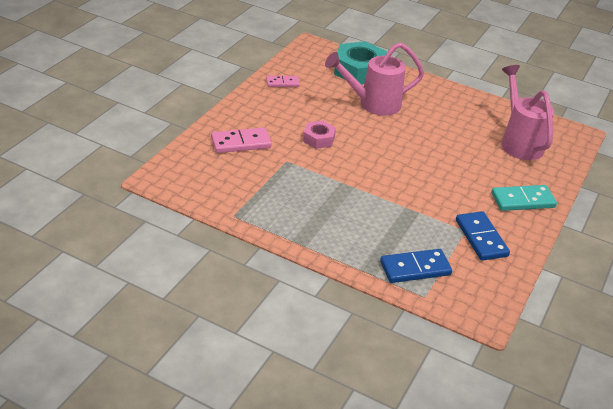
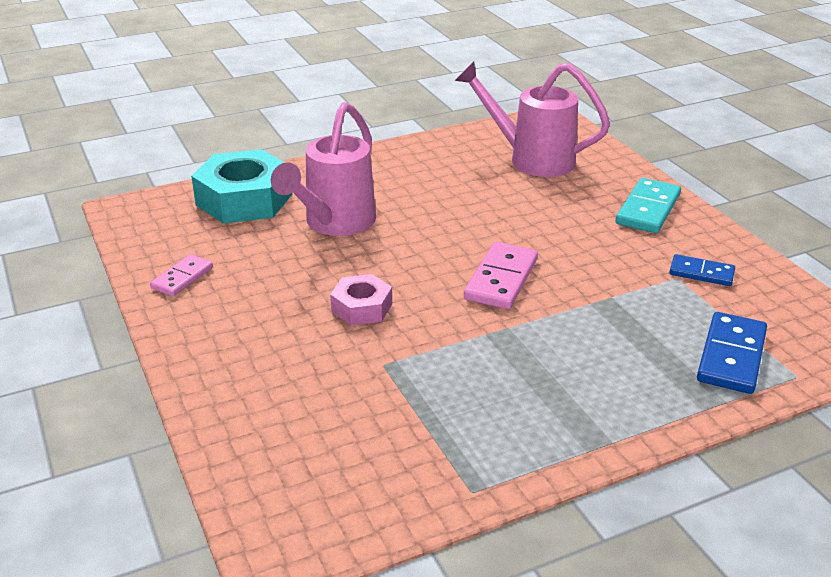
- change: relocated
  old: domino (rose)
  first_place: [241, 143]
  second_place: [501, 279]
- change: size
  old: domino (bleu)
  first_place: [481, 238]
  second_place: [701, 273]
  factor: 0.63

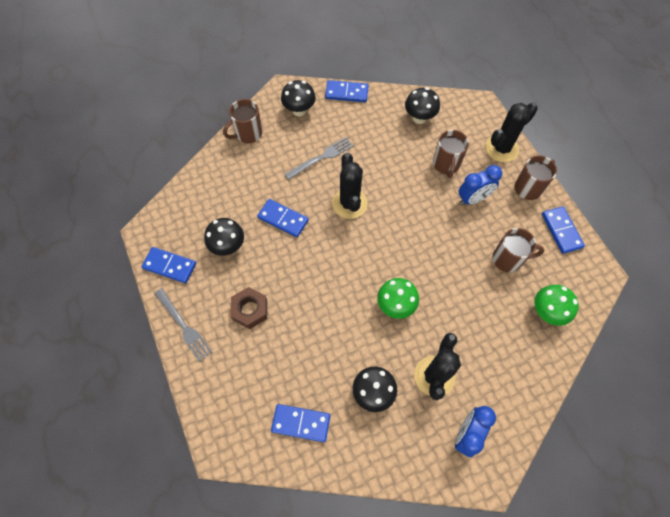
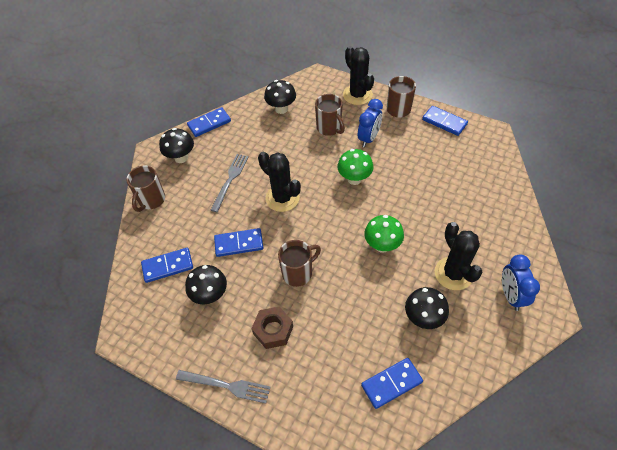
- change: relocated
  old: domino (bleu)
  first_place: [170, 266]
  second_place: [168, 266]
- change: relocated
  old: tasse (marron)
  first_place: [508, 259]
  second_place: [298, 273]
- change: relocated
  old: champignon (vert)
  first_place: [546, 312]
  second_place: [354, 179]
- change: spun
  old: cactus (noir)
  first_place: [501, 148]
  second_place: [357, 95]
  degrees: -45

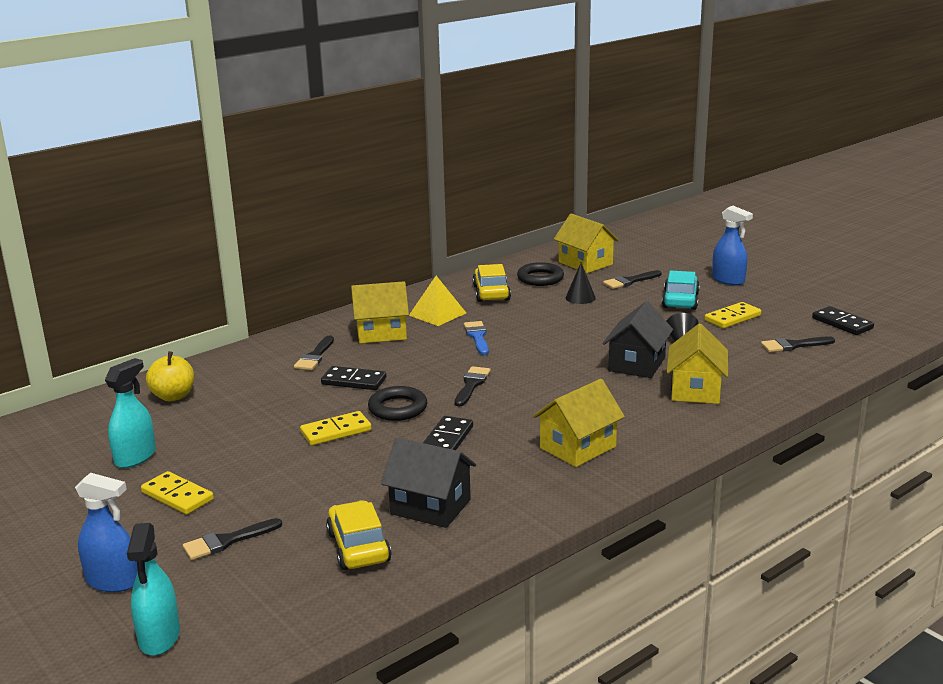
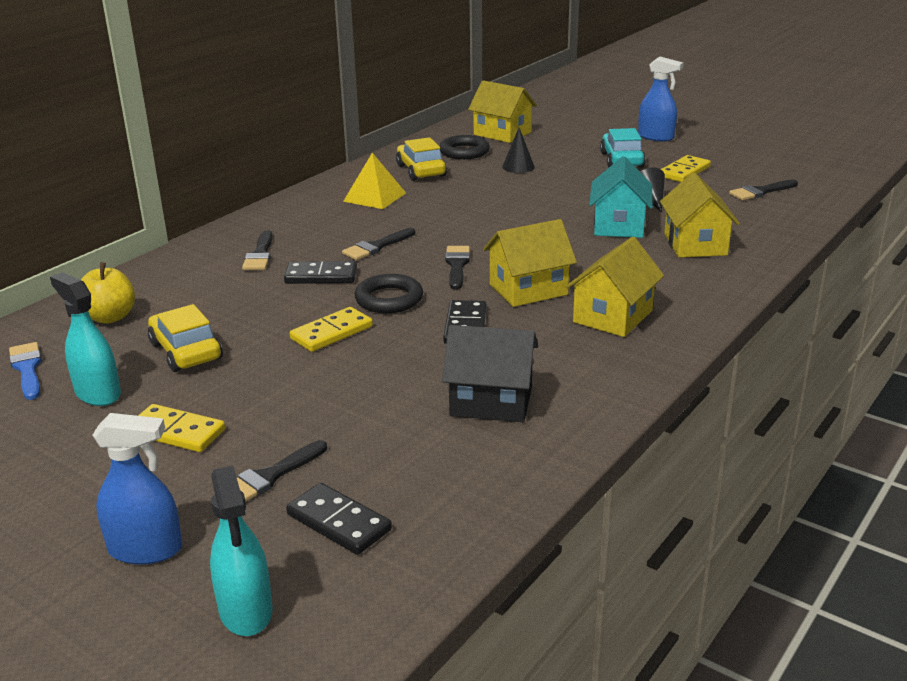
- change: relocated
  old: pinceau (bleu)
  first_place: [477, 337]
  second_place: [27, 369]
- change: spun
  old: vaporisateur (turquoise)
  first_place: [135, 457]
  second_place: [98, 393]
  degrees: -60
- change: relocated
  old: voiture (jaune)
  first_place: [358, 547]
  second_place: [186, 351]
- change: relocated
  old: domino (noir)
  first_place: [842, 323]
  second_place: [338, 522]
- change: relocated
  old: pinceau (noir)
  first_place: [629, 281]
  second_place: [376, 247]
- change: relocated
  old: maison (jaune)
  first_place: [381, 333]
  second_place: [528, 289]
- change: colour
  old: maison (noir)
  new: maison (turquoise)
  first_place: [637, 364]
  second_place: [619, 225]

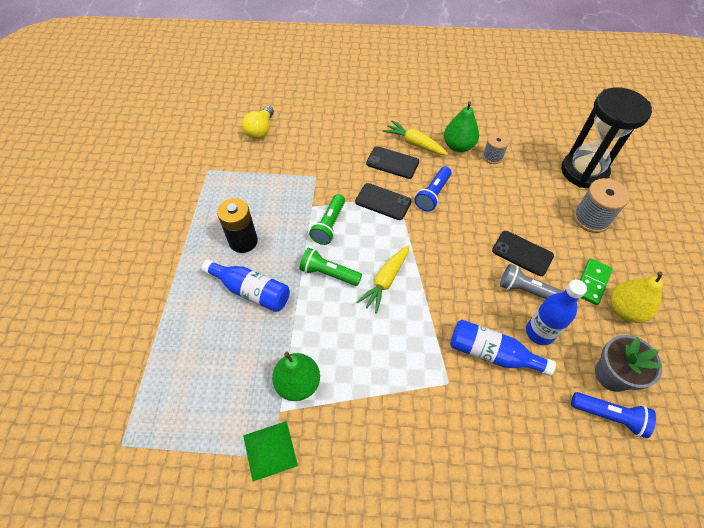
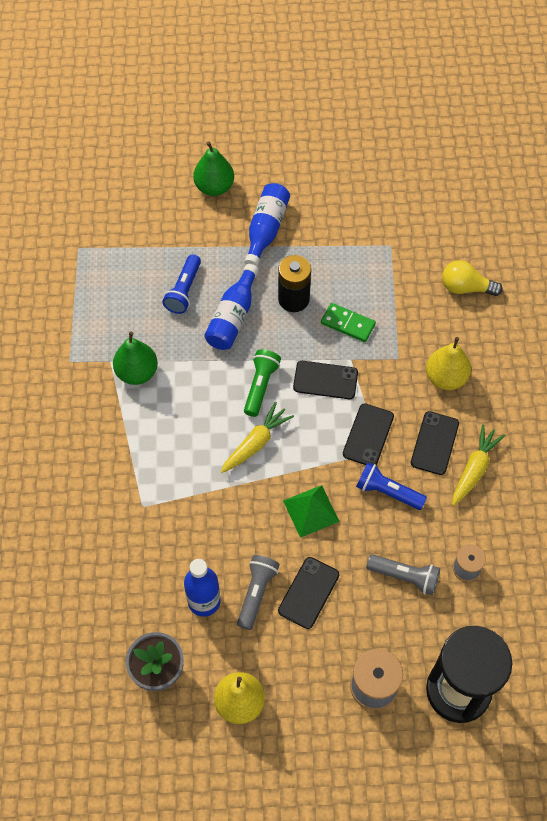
- change: relocated
  old: lampe de poche (bleu)
  first_place: [609, 416]
  second_place: [184, 291]
- change: relocated
  old: poire (vert)
  first_place: [458, 146]
  second_place: [214, 187]
- change: spun
  old: carotte (jaune)
  first_place: [385, 281]
  second_place: [256, 443]
  degrees: 105
- change: relocated
  old: bouteille (bleu)
  first_place: [492, 353]
  second_place: [266, 230]
- change: relocated
  old: pyramide (vert)
  first_place: [270, 450]
  second_place: [311, 511]
- change: exchanged
  old: lampe de poche (vert)
  new: téléphone (noir)
  first_place: [329, 225]
  second_place: [325, 380]
- change: relocated
  old: domino (vert)
  first_place: [592, 282]
  second_place: [348, 324]
- change: appeared
  new: lampe de poche (gris)
  second_place: [405, 577]
- change: appeared
  new: poire (jaune)
  second_place: [446, 378]

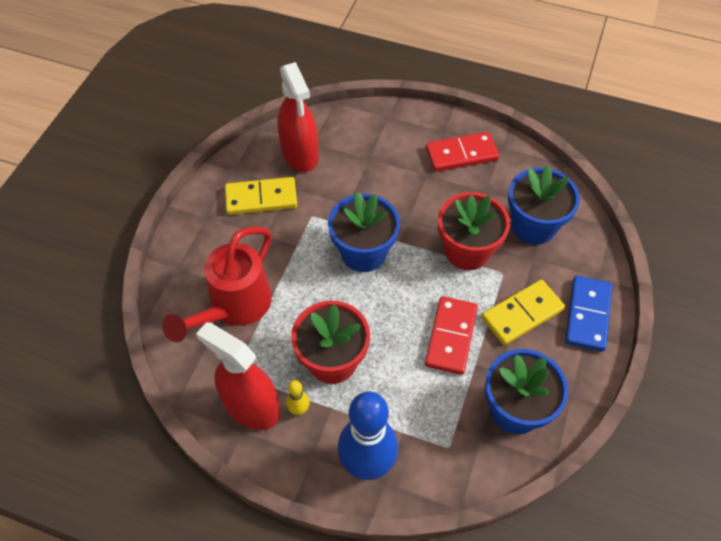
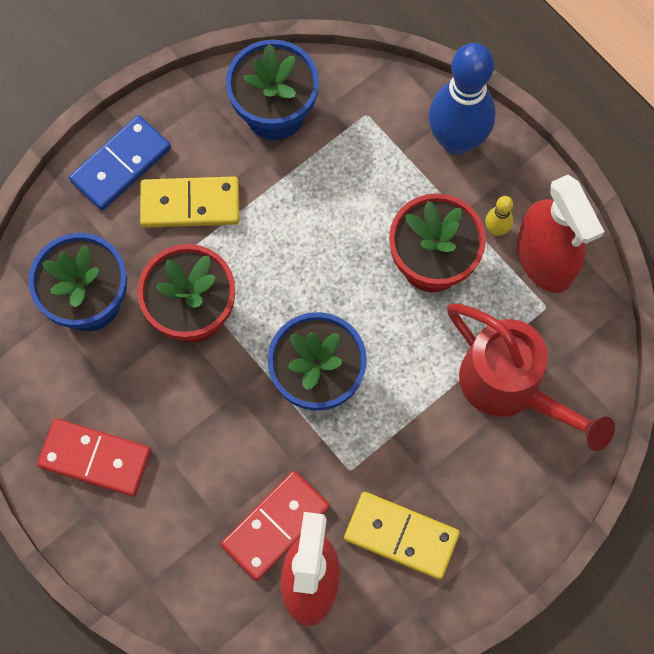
- change: relocated
  old: domino (rouge)
  first_place: [451, 336]
  second_place: [275, 526]
- change: spun
  old: arrosoir (rouge)
  first_place: [233, 308]
  second_place: [511, 389]
  degrees: 75

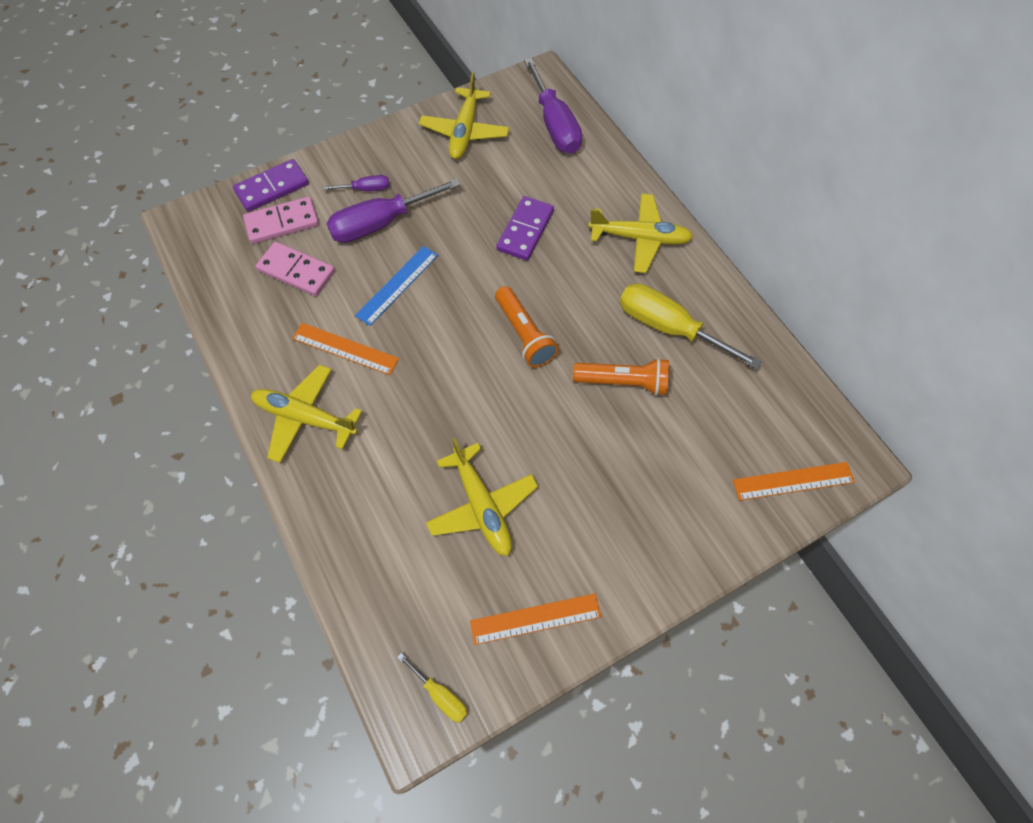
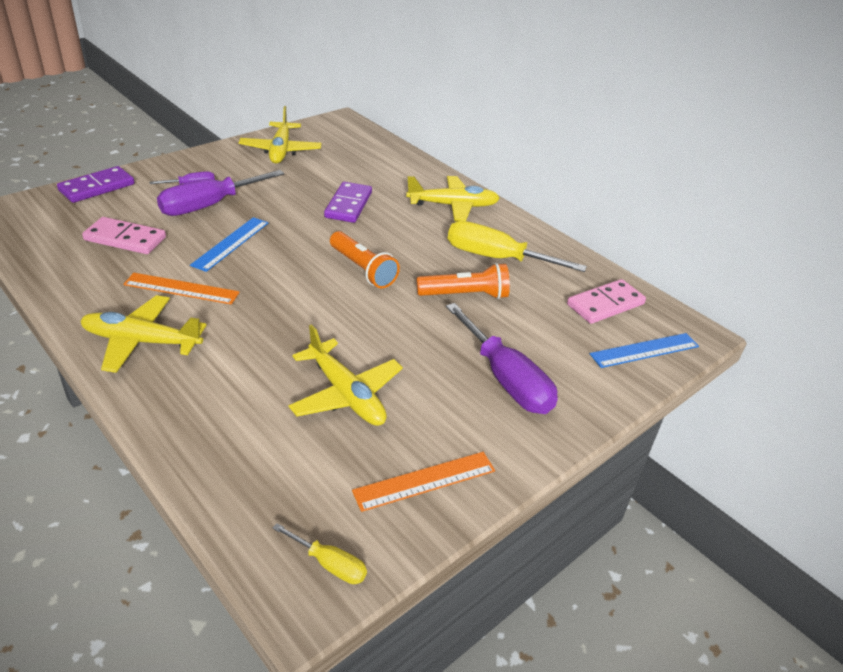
- change: relocated
  old: tournevis (violet)
  first_place: [554, 125]
  second_place: [506, 379]
- change: relocated
  old: domino (rose)
  first_place: [282, 222]
  second_place: [605, 304]
- change: colour
  old: règle (orange)
  new: règle (bleu)
  first_place: [793, 481]
  second_place: [644, 350]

++++++++++

» **Assignment**:
Everything from the line above that contains "second_place: [354, 179]" down to the line that contains "first_place: [358, 547]" must be reproduced exactly, both ends included. Omit the pictures.

» **The answer**:
  second_place: [354, 179]
- change: spun
  old: cactus (noir)
  first_place: [501, 148]
  second_place: [357, 95]
  degrees: -45

- change: relocated
  old: pinceau (bleu)
  first_place: [477, 337]
  second_place: [27, 369]
- change: spun
  old: vaporisateur (turquoise)
  first_place: [135, 457]
  second_place: [98, 393]
  degrees: -60
- change: relocated
  old: voiture (jaune)
  first_place: [358, 547]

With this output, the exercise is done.